- [Available data]:

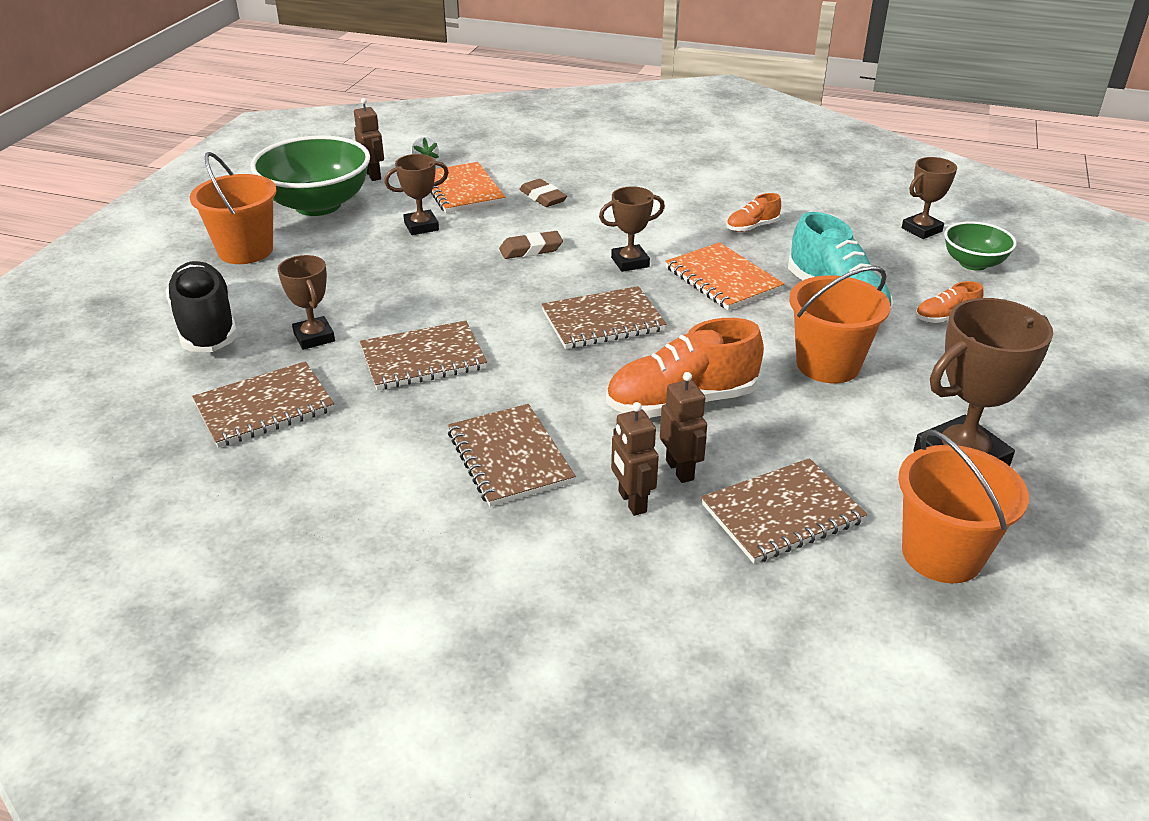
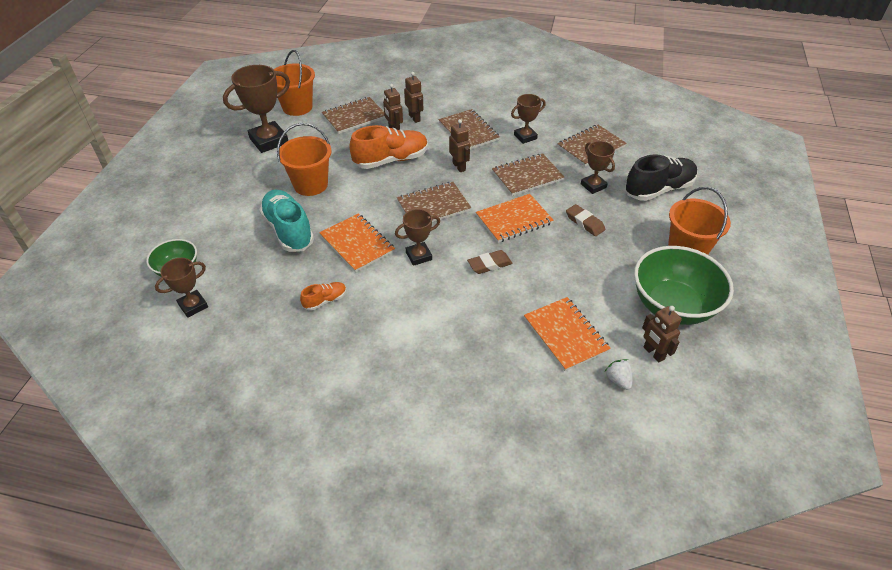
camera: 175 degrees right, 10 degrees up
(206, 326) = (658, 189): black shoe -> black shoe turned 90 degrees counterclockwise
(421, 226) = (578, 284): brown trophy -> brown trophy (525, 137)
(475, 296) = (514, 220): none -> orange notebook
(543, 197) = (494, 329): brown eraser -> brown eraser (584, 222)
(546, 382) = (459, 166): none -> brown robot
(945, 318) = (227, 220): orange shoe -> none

...

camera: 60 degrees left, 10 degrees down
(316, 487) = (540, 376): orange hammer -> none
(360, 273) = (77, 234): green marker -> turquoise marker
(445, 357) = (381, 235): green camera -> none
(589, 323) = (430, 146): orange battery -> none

==

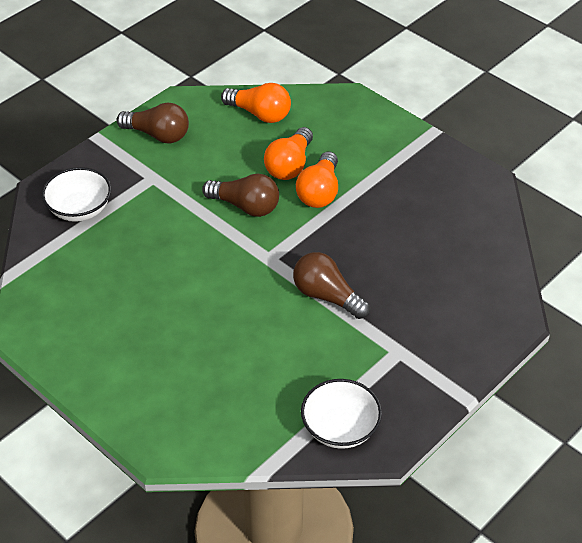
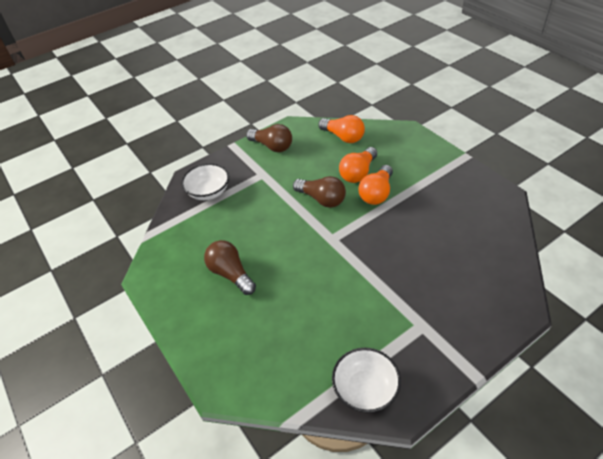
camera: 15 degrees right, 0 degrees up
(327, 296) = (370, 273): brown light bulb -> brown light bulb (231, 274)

- [Work to be completed]: Start with the line above that contains "(316, 487) = (540, 376): orange" and end with the line that contains "(589, 323) = (430, 146): orange". Write out those lines exactly, and only those.

- [Exercise output]:
(316, 487) = (540, 376): orange hammer -> none
(360, 273) = (77, 234): green marker -> turquoise marker
(445, 357) = (381, 235): green camera -> none
(589, 323) = (430, 146): orange battery -> none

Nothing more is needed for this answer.